Pictures must not appear in the copy. Set down exactly the line with "none -> orange 1x4 plate [634,221,747,392]" and each line after it through the end of the data below.

******

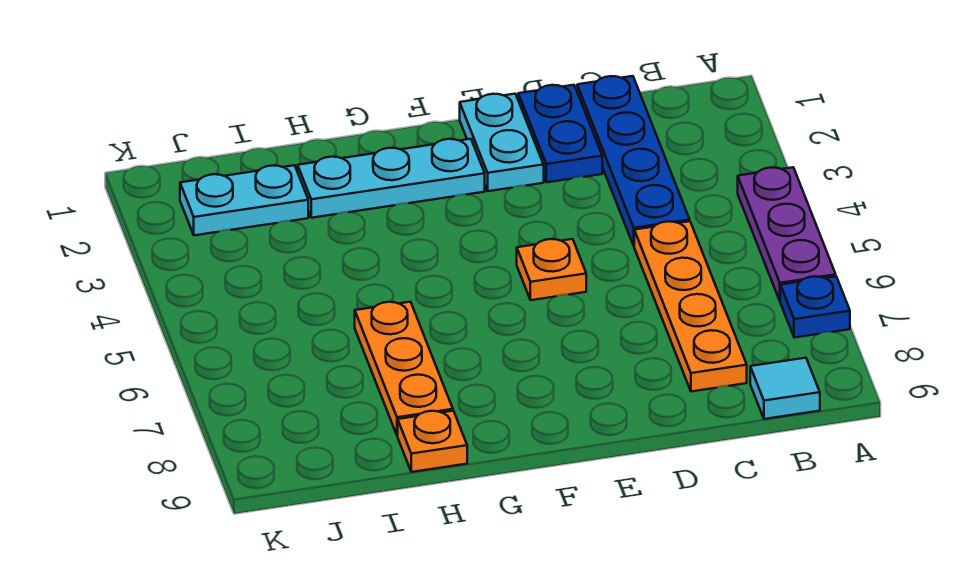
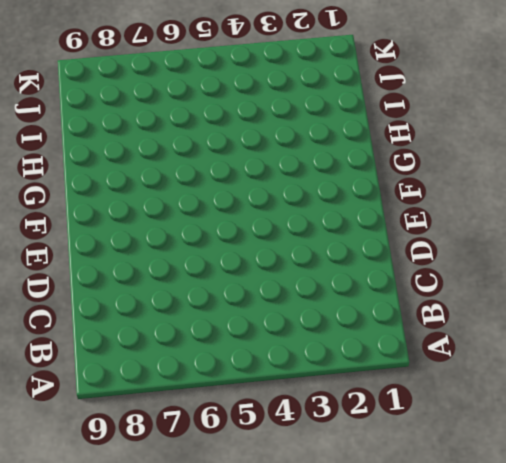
none -> purple 1x3 plate [738,167,836,300]
none -> blue 1x1 plate [780,276,850,338]
none -> cyan 1x1 tile [750,358,820,419]

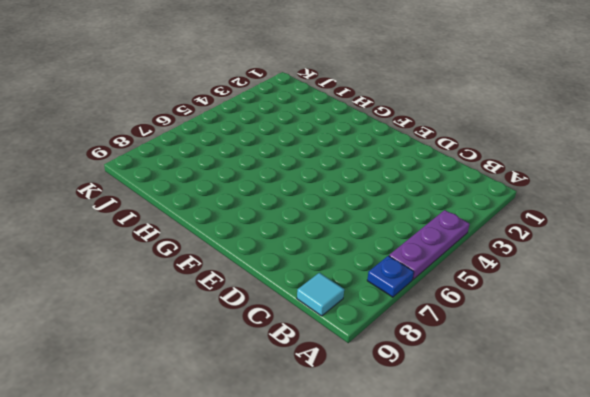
none -> blue 1x4 plate [577,76,690,246]
none -> orange 1x4 plate [634,221,747,392]
none -> blue 1x2 plate [518,85,602,182]

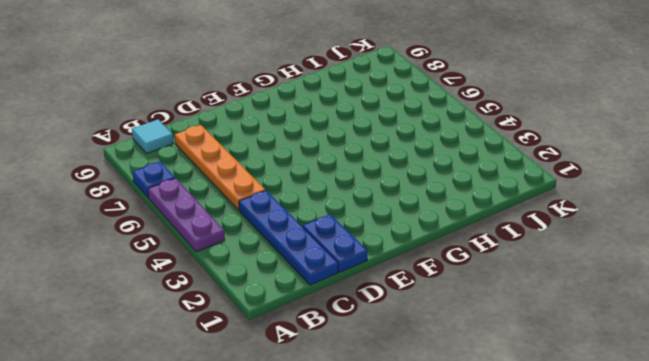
none -> cyan 1x2 plate [460,94,544,191]
none -> orange 1x1 plate [517,239,586,300]
none -> cyan 1x3 plate [298,139,485,218]

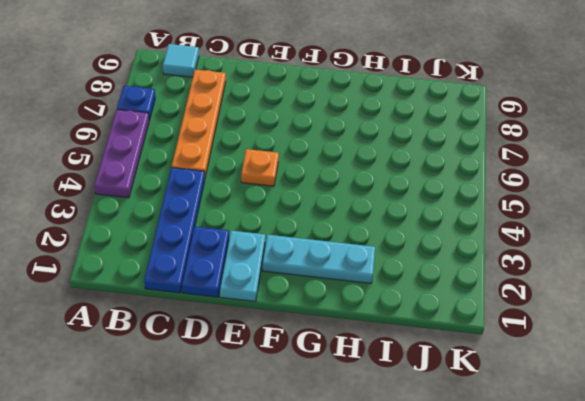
none -> orange 1x3 plate [355,302,453,436]
none -> orange 1x1 plate [398,411,467,472]
none -> cyan 1x2 plate [180,165,308,235]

******

_FINAL ANSWER_:
none -> orange 1x4 plate [634,221,747,392]
none -> blue 1x2 plate [518,85,602,182]

none -> cyan 1x2 plate [460,94,544,191]
none -> orange 1x1 plate [517,239,586,300]
none -> cyan 1x3 plate [298,139,485,218]

none -> orange 1x3 plate [355,302,453,436]
none -> orange 1x1 plate [398,411,467,472]
none -> cyan 1x2 plate [180,165,308,235]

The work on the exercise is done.